# WORK REQUIRED:
Nothing should differ between your answer and the records.

# DATA:
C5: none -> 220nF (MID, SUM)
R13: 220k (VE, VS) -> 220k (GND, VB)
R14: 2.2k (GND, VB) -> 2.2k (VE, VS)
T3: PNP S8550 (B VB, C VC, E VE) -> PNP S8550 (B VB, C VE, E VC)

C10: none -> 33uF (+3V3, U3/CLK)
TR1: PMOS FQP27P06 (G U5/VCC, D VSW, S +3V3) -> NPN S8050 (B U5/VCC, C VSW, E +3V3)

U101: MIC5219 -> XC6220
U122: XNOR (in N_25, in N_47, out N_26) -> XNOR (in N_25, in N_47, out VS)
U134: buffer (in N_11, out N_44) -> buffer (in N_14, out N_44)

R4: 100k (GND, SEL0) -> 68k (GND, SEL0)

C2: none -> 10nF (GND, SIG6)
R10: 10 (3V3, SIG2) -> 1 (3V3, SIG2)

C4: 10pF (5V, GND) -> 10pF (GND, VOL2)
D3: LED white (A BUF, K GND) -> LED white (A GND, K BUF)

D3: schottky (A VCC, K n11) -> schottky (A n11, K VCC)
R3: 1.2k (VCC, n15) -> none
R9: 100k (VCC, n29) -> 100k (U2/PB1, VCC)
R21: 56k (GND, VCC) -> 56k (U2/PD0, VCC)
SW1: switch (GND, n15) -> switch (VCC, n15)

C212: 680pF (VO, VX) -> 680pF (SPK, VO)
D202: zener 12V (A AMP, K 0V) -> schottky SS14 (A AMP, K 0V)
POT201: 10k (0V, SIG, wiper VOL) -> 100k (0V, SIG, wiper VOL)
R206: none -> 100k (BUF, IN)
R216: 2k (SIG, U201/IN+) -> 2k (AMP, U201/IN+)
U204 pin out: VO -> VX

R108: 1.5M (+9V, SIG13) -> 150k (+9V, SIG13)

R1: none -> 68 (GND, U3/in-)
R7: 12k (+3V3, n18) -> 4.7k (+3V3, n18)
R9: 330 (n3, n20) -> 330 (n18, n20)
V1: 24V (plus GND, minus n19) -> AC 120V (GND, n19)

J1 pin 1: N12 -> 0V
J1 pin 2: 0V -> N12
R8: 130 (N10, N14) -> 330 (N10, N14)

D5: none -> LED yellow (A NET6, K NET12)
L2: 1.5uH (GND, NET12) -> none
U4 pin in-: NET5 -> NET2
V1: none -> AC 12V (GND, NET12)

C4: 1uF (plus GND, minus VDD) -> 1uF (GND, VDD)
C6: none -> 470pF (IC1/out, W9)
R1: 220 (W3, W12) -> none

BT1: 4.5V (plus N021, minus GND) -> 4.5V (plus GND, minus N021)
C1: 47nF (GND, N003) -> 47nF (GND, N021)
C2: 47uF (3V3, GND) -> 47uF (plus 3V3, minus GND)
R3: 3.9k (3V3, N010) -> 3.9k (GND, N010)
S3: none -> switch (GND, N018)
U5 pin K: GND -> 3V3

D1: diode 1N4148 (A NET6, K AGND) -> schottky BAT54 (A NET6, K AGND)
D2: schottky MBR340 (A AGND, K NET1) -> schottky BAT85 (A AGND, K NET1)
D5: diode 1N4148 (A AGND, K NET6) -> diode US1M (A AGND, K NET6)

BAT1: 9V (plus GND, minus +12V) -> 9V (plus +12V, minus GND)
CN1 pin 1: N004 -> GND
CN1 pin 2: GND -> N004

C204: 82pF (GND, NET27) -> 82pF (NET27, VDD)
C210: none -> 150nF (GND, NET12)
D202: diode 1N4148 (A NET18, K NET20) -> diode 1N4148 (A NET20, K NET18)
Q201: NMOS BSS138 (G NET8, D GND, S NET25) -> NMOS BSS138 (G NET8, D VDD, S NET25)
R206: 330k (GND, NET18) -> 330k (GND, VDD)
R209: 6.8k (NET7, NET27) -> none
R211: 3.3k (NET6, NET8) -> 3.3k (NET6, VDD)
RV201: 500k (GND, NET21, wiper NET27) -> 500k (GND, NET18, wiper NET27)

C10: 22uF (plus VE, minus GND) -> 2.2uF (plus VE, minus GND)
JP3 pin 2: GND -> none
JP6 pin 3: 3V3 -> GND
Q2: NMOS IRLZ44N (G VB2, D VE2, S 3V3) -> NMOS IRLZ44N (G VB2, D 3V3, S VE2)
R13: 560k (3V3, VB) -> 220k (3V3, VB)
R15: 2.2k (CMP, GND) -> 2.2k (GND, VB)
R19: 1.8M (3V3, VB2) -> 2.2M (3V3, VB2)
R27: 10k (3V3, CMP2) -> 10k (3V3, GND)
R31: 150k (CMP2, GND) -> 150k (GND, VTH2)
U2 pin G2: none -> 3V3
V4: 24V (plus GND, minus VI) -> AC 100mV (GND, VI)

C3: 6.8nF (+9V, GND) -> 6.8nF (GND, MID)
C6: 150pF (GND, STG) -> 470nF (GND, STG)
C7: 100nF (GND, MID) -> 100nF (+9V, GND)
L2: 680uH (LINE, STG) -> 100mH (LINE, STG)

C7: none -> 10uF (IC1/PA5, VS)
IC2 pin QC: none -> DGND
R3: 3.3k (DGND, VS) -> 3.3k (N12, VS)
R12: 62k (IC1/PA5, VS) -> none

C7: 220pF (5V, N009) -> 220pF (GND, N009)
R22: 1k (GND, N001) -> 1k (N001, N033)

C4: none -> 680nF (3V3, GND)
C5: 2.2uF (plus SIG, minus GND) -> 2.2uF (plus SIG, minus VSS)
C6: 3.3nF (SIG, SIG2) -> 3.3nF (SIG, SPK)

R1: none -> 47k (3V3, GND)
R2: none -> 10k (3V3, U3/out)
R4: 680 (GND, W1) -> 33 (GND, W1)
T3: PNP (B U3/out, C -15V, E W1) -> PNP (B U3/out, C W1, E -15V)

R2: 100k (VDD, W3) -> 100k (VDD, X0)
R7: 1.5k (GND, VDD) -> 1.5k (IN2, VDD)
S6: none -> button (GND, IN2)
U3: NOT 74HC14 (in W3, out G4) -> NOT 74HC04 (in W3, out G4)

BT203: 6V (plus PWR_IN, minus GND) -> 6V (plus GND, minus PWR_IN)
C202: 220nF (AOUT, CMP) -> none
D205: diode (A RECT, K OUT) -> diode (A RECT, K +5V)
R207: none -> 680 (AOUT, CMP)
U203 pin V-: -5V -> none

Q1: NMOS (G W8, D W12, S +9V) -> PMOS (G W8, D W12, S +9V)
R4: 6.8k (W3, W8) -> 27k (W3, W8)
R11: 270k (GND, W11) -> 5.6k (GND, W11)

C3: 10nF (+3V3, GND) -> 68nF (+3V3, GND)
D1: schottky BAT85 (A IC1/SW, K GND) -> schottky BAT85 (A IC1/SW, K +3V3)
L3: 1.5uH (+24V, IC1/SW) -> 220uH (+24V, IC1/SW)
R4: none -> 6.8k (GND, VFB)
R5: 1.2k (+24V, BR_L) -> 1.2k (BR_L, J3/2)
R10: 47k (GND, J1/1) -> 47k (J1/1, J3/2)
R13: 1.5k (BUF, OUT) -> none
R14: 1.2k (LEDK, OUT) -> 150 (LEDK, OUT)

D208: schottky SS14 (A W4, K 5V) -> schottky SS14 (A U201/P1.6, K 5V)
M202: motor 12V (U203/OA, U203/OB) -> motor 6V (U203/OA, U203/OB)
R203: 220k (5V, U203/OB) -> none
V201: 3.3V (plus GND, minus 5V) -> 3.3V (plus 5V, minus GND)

# RESPONSE BOX:
C5: none -> 220nF (MID, SUM)
R13: 220k (VE, VS) -> 220k (GND, VB)
R14: 2.2k (GND, VB) -> 2.2k (VE, VS)
T3: PNP S8550 (B VB, C VC, E VE) -> PNP S8550 (B VB, C VE, E VC)

C10: none -> 33uF (+3V3, U3/CLK)
TR1: PMOS FQP27P06 (G U5/VCC, D VSW, S +3V3) -> NPN S8050 (B U5/VCC, C VSW, E +3V3)

U101: MIC5219 -> XC6220
U122: XNOR (in N_25, in N_47, out N_26) -> XNOR (in N_25, in N_47, out VS)
U134: buffer (in N_11, out N_44) -> buffer (in N_14, out N_44)

R4: 100k (GND, SEL0) -> 68k (GND, SEL0)

C2: none -> 10nF (GND, SIG6)
R10: 10 (3V3, SIG2) -> 1 (3V3, SIG2)

C4: 10pF (5V, GND) -> 10pF (GND, VOL2)
D3: LED white (A BUF, K GND) -> LED white (A GND, K BUF)

D3: schottky (A VCC, K n11) -> schottky (A n11, K VCC)
R3: 1.2k (VCC, n15) -> none
R9: 100k (VCC, n29) -> 100k (U2/PB1, VCC)
R21: 56k (GND, VCC) -> 56k (U2/PD0, VCC)
SW1: switch (GND, n15) -> switch (VCC, n15)

C212: 680pF (VO, VX) -> 680pF (SPK, VO)
D202: zener 12V (A AMP, K 0V) -> schottky SS14 (A AMP, K 0V)
POT201: 10k (0V, SIG, wiper VOL) -> 100k (0V, SIG, wiper VOL)
R206: none -> 100k (BUF, IN)
R216: 2k (SIG, U201/IN+) -> 2k (AMP, U201/IN+)
U204 pin out: VO -> VX

R108: 1.5M (+9V, SIG13) -> 150k (+9V, SIG13)

R1: none -> 68 (GND, U3/in-)
R7: 12k (+3V3, n18) -> 4.7k (+3V3, n18)
R9: 330 (n3, n20) -> 330 (n18, n20)
V1: 24V (plus GND, minus n19) -> AC 120V (GND, n19)

J1 pin 1: N12 -> 0V
J1 pin 2: 0V -> N12
R8: 130 (N10, N14) -> 330 (N10, N14)

D5: none -> LED yellow (A NET6, K NET12)
L2: 1.5uH (GND, NET12) -> none
U4 pin in-: NET5 -> NET2
V1: none -> AC 12V (GND, NET12)

C4: 1uF (plus GND, minus VDD) -> 1uF (GND, VDD)
C6: none -> 470pF (IC1/out, W9)
R1: 220 (W3, W12) -> none

BT1: 4.5V (plus N021, minus GND) -> 4.5V (plus GND, minus N021)
C1: 47nF (GND, N003) -> 47nF (GND, N021)
C2: 47uF (3V3, GND) -> 47uF (plus 3V3, minus GND)
R3: 3.9k (3V3, N010) -> 3.9k (GND, N010)
S3: none -> switch (GND, N018)
U5 pin K: GND -> 3V3

D1: diode 1N4148 (A NET6, K AGND) -> schottky BAT54 (A NET6, K AGND)
D2: schottky MBR340 (A AGND, K NET1) -> schottky BAT85 (A AGND, K NET1)
D5: diode 1N4148 (A AGND, K NET6) -> diode US1M (A AGND, K NET6)

BAT1: 9V (plus GND, minus +12V) -> 9V (plus +12V, minus GND)
CN1 pin 1: N004 -> GND
CN1 pin 2: GND -> N004

C204: 82pF (GND, NET27) -> 82pF (NET27, VDD)
C210: none -> 150nF (GND, NET12)
D202: diode 1N4148 (A NET18, K NET20) -> diode 1N4148 (A NET20, K NET18)
Q201: NMOS BSS138 (G NET8, D GND, S NET25) -> NMOS BSS138 (G NET8, D VDD, S NET25)
R206: 330k (GND, NET18) -> 330k (GND, VDD)
R209: 6.8k (NET7, NET27) -> none
R211: 3.3k (NET6, NET8) -> 3.3k (NET6, VDD)
RV201: 500k (GND, NET21, wiper NET27) -> 500k (GND, NET18, wiper NET27)

C10: 22uF (plus VE, minus GND) -> 2.2uF (plus VE, minus GND)
JP3 pin 2: GND -> none
JP6 pin 3: 3V3 -> GND
Q2: NMOS IRLZ44N (G VB2, D VE2, S 3V3) -> NMOS IRLZ44N (G VB2, D 3V3, S VE2)
R13: 560k (3V3, VB) -> 220k (3V3, VB)
R15: 2.2k (CMP, GND) -> 2.2k (GND, VB)
R19: 1.8M (3V3, VB2) -> 2.2M (3V3, VB2)
R27: 10k (3V3, CMP2) -> 10k (3V3, GND)
R31: 150k (CMP2, GND) -> 150k (GND, VTH2)
U2 pin G2: none -> 3V3
V4: 24V (plus GND, minus VI) -> AC 100mV (GND, VI)

C3: 6.8nF (+9V, GND) -> 6.8nF (GND, MID)
C6: 150pF (GND, STG) -> 470nF (GND, STG)
C7: 100nF (GND, MID) -> 100nF (+9V, GND)
L2: 680uH (LINE, STG) -> 100mH (LINE, STG)

C7: none -> 10uF (IC1/PA5, VS)
IC2 pin QC: none -> DGND
R3: 3.3k (DGND, VS) -> 3.3k (N12, VS)
R12: 62k (IC1/PA5, VS) -> none

C7: 220pF (5V, N009) -> 220pF (GND, N009)
R22: 1k (GND, N001) -> 1k (N001, N033)

C4: none -> 680nF (3V3, GND)
C5: 2.2uF (plus SIG, minus GND) -> 2.2uF (plus SIG, minus VSS)
C6: 3.3nF (SIG, SIG2) -> 3.3nF (SIG, SPK)

R1: none -> 47k (3V3, GND)
R2: none -> 10k (3V3, U3/out)
R4: 680 (GND, W1) -> 33 (GND, W1)
T3: PNP (B U3/out, C -15V, E W1) -> PNP (B U3/out, C W1, E -15V)

R2: 100k (VDD, W3) -> 100k (VDD, X0)
R7: 1.5k (GND, VDD) -> 1.5k (IN2, VDD)
S6: none -> button (GND, IN2)
U3: NOT 74HC14 (in W3, out G4) -> NOT 74HC04 (in W3, out G4)

BT203: 6V (plus PWR_IN, minus GND) -> 6V (plus GND, minus PWR_IN)
C202: 220nF (AOUT, CMP) -> none
D205: diode (A RECT, K OUT) -> diode (A RECT, K +5V)
R207: none -> 680 (AOUT, CMP)
U203 pin V-: -5V -> none

Q1: NMOS (G W8, D W12, S +9V) -> PMOS (G W8, D W12, S +9V)
R4: 6.8k (W3, W8) -> 27k (W3, W8)
R11: 270k (GND, W11) -> 5.6k (GND, W11)

C3: 10nF (+3V3, GND) -> 68nF (+3V3, GND)
D1: schottky BAT85 (A IC1/SW, K GND) -> schottky BAT85 (A IC1/SW, K +3V3)
L3: 1.5uH (+24V, IC1/SW) -> 220uH (+24V, IC1/SW)
R4: none -> 6.8k (GND, VFB)
R5: 1.2k (+24V, BR_L) -> 1.2k (BR_L, J3/2)
R10: 47k (GND, J1/1) -> 47k (J1/1, J3/2)
R13: 1.5k (BUF, OUT) -> none
R14: 1.2k (LEDK, OUT) -> 150 (LEDK, OUT)

D208: schottky SS14 (A W4, K 5V) -> schottky SS14 (A U201/P1.6, K 5V)
M202: motor 12V (U203/OA, U203/OB) -> motor 6V (U203/OA, U203/OB)
R203: 220k (5V, U203/OB) -> none
V201: 3.3V (plus GND, minus 5V) -> 3.3V (plus 5V, minus GND)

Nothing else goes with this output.